*** Source records Section Begins ***
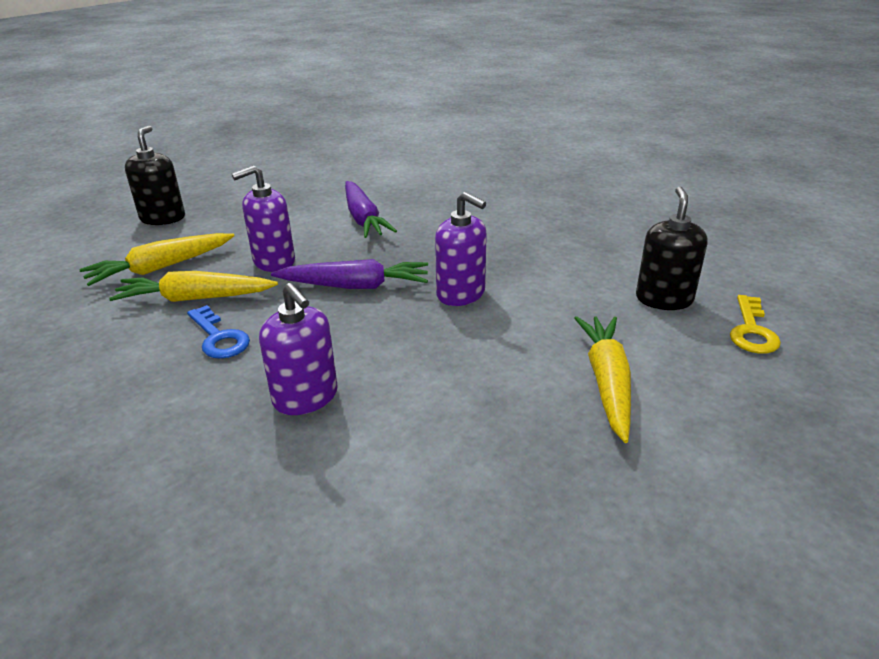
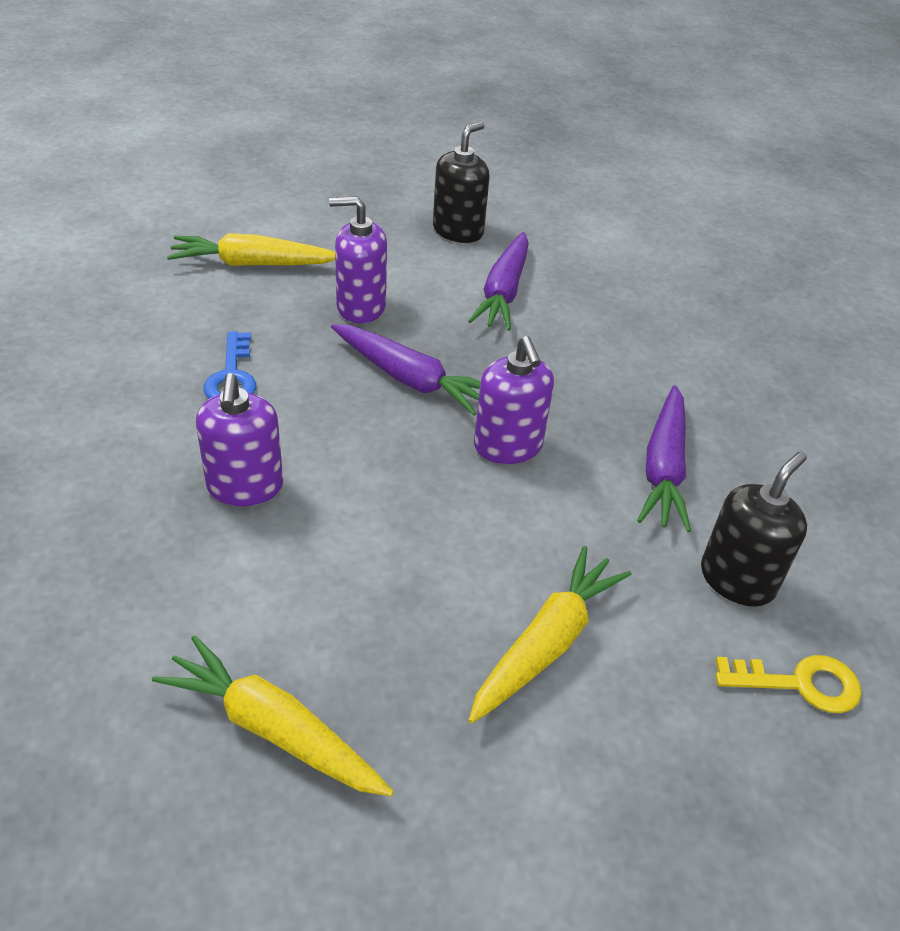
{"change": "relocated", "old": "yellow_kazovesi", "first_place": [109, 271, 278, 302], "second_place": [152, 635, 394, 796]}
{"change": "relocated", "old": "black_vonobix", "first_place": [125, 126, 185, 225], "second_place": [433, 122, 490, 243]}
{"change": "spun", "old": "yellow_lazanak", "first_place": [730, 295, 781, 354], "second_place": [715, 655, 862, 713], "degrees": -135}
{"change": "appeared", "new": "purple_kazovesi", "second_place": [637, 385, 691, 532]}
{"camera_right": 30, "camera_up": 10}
*** Source records Section Ends ***
• **Task requirements**: Above are the records; return them exactly, minus the pictures.

• **Solution for this problem**:
{"change": "relocated", "old": "yellow_kazovesi", "first_place": [109, 271, 278, 302], "second_place": [152, 635, 394, 796]}
{"change": "relocated", "old": "black_vonobix", "first_place": [125, 126, 185, 225], "second_place": [433, 122, 490, 243]}
{"change": "spun", "old": "yellow_lazanak", "first_place": [730, 295, 781, 354], "second_place": [715, 655, 862, 713], "degrees": -135}
{"change": "appeared", "new": "purple_kazovesi", "second_place": [637, 385, 691, 532]}
{"camera_right": 30, "camera_up": 10}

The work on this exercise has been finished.